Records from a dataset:
▬▬▬▬▬▬

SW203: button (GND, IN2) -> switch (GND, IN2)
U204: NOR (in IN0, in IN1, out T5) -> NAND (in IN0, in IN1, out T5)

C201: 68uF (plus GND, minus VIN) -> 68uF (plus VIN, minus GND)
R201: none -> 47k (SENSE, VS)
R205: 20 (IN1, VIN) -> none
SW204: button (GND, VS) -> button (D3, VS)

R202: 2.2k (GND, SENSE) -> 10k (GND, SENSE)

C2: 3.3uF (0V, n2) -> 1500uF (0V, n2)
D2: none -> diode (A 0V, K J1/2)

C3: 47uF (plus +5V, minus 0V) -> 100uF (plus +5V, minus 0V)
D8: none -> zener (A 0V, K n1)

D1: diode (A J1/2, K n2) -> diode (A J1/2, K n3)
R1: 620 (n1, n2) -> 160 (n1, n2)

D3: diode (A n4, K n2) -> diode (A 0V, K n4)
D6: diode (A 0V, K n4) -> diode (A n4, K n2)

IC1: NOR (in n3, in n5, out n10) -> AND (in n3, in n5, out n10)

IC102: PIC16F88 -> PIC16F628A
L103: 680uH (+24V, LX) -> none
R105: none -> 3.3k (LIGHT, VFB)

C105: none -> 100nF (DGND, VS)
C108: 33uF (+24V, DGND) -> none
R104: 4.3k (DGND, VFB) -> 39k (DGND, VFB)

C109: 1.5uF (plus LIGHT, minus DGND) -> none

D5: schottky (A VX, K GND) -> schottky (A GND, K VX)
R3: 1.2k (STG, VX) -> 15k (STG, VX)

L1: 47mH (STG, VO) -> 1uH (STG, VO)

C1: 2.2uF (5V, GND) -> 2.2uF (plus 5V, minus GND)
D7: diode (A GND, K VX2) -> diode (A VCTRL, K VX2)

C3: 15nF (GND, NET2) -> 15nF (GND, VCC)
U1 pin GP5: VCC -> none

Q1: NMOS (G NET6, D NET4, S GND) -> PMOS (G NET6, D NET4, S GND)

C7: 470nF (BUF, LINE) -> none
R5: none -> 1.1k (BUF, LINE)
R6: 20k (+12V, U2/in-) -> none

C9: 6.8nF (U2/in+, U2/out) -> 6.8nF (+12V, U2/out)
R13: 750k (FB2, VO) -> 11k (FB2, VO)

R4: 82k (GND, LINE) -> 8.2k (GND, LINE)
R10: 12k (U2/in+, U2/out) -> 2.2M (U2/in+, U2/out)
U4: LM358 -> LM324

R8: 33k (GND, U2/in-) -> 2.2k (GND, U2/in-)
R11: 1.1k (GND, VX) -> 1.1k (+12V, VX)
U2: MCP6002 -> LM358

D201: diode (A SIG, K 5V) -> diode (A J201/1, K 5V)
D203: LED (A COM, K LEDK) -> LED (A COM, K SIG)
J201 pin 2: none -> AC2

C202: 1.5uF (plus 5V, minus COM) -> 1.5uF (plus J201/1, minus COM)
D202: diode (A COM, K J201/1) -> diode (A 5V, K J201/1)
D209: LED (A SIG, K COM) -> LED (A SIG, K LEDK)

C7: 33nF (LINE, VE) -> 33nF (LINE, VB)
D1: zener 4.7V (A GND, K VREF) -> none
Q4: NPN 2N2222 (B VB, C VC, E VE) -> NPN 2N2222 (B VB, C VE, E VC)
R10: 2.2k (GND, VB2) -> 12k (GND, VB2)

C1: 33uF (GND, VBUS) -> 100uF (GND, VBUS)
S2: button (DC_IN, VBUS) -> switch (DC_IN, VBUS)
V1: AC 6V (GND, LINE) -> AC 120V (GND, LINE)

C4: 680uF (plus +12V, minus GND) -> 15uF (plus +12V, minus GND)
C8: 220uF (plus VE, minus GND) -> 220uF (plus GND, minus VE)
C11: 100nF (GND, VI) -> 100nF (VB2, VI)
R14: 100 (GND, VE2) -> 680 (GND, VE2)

▬▬▬▬▬▬

- _Exercise directions_
Give back the whole of the data above, exactly as written.

- _Written answer_
SW203: button (GND, IN2) -> switch (GND, IN2)
U204: NOR (in IN0, in IN1, out T5) -> NAND (in IN0, in IN1, out T5)

C201: 68uF (plus GND, minus VIN) -> 68uF (plus VIN, minus GND)
R201: none -> 47k (SENSE, VS)
R205: 20 (IN1, VIN) -> none
SW204: button (GND, VS) -> button (D3, VS)

R202: 2.2k (GND, SENSE) -> 10k (GND, SENSE)

C2: 3.3uF (0V, n2) -> 1500uF (0V, n2)
D2: none -> diode (A 0V, K J1/2)

C3: 47uF (plus +5V, minus 0V) -> 100uF (plus +5V, minus 0V)
D8: none -> zener (A 0V, K n1)

D1: diode (A J1/2, K n2) -> diode (A J1/2, K n3)
R1: 620 (n1, n2) -> 160 (n1, n2)

D3: diode (A n4, K n2) -> diode (A 0V, K n4)
D6: diode (A 0V, K n4) -> diode (A n4, K n2)

IC1: NOR (in n3, in n5, out n10) -> AND (in n3, in n5, out n10)

IC102: PIC16F88 -> PIC16F628A
L103: 680uH (+24V, LX) -> none
R105: none -> 3.3k (LIGHT, VFB)

C105: none -> 100nF (DGND, VS)
C108: 33uF (+24V, DGND) -> none
R104: 4.3k (DGND, VFB) -> 39k (DGND, VFB)

C109: 1.5uF (plus LIGHT, minus DGND) -> none

D5: schottky (A VX, K GND) -> schottky (A GND, K VX)
R3: 1.2k (STG, VX) -> 15k (STG, VX)

L1: 47mH (STG, VO) -> 1uH (STG, VO)

C1: 2.2uF (5V, GND) -> 2.2uF (plus 5V, minus GND)
D7: diode (A GND, K VX2) -> diode (A VCTRL, K VX2)

C3: 15nF (GND, NET2) -> 15nF (GND, VCC)
U1 pin GP5: VCC -> none

Q1: NMOS (G NET6, D NET4, S GND) -> PMOS (G NET6, D NET4, S GND)

C7: 470nF (BUF, LINE) -> none
R5: none -> 1.1k (BUF, LINE)
R6: 20k (+12V, U2/in-) -> none

C9: 6.8nF (U2/in+, U2/out) -> 6.8nF (+12V, U2/out)
R13: 750k (FB2, VO) -> 11k (FB2, VO)

R4: 82k (GND, LINE) -> 8.2k (GND, LINE)
R10: 12k (U2/in+, U2/out) -> 2.2M (U2/in+, U2/out)
U4: LM358 -> LM324

R8: 33k (GND, U2/in-) -> 2.2k (GND, U2/in-)
R11: 1.1k (GND, VX) -> 1.1k (+12V, VX)
U2: MCP6002 -> LM358

D201: diode (A SIG, K 5V) -> diode (A J201/1, K 5V)
D203: LED (A COM, K LEDK) -> LED (A COM, K SIG)
J201 pin 2: none -> AC2

C202: 1.5uF (plus 5V, minus COM) -> 1.5uF (plus J201/1, minus COM)
D202: diode (A COM, K J201/1) -> diode (A 5V, K J201/1)
D209: LED (A SIG, K COM) -> LED (A SIG, K LEDK)

C7: 33nF (LINE, VE) -> 33nF (LINE, VB)
D1: zener 4.7V (A GND, K VREF) -> none
Q4: NPN 2N2222 (B VB, C VC, E VE) -> NPN 2N2222 (B VB, C VE, E VC)
R10: 2.2k (GND, VB2) -> 12k (GND, VB2)

C1: 33uF (GND, VBUS) -> 100uF (GND, VBUS)
S2: button (DC_IN, VBUS) -> switch (DC_IN, VBUS)
V1: AC 6V (GND, LINE) -> AC 120V (GND, LINE)

C4: 680uF (plus +12V, minus GND) -> 15uF (plus +12V, minus GND)
C8: 220uF (plus VE, minus GND) -> 220uF (plus GND, minus VE)
C11: 100nF (GND, VI) -> 100nF (VB2, VI)
R14: 100 (GND, VE2) -> 680 (GND, VE2)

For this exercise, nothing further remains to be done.